▶ Data extract
==*==
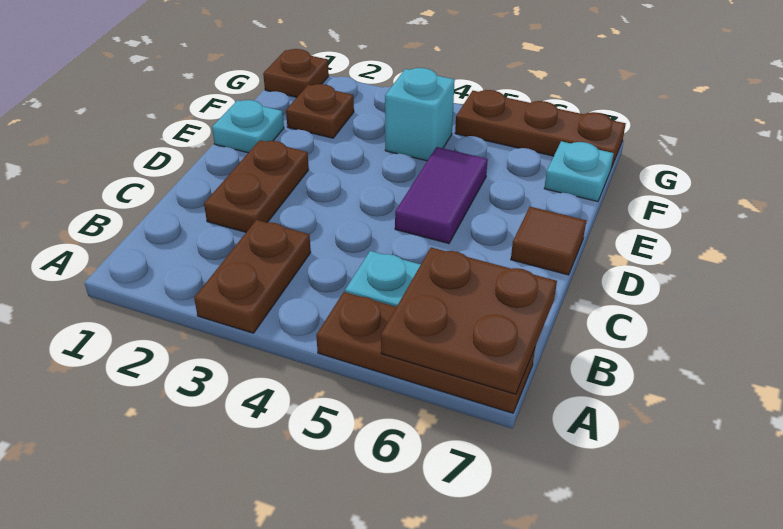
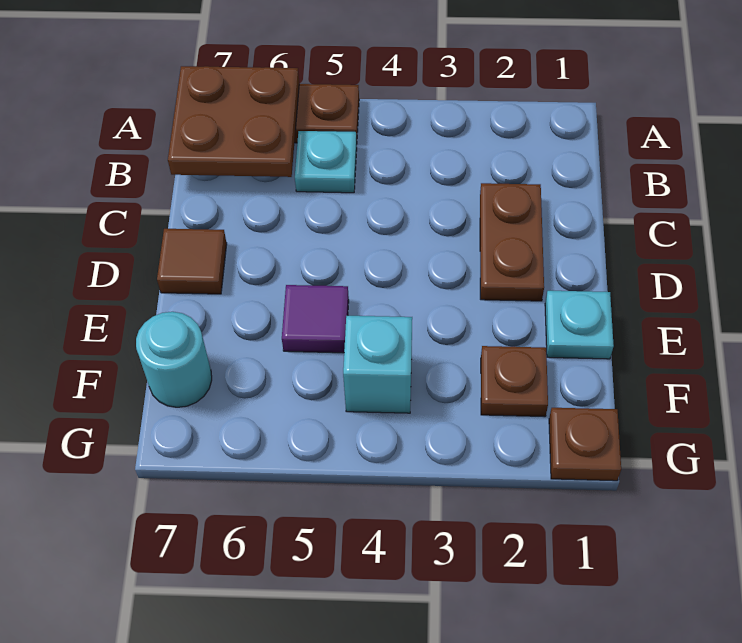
brown plate A3:B3 level 1 -> none
purple tile D5:E5 level 1 -> purple tile E5 level 1
cyan plate F7 level 1 -> cyan round brick F7 level 1
brown plate G5:G7 level 1 -> none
==*==
▶ Work required
Once the lines containing "brown" in the data above are counted, give the total by itself.

▶ Written reply
2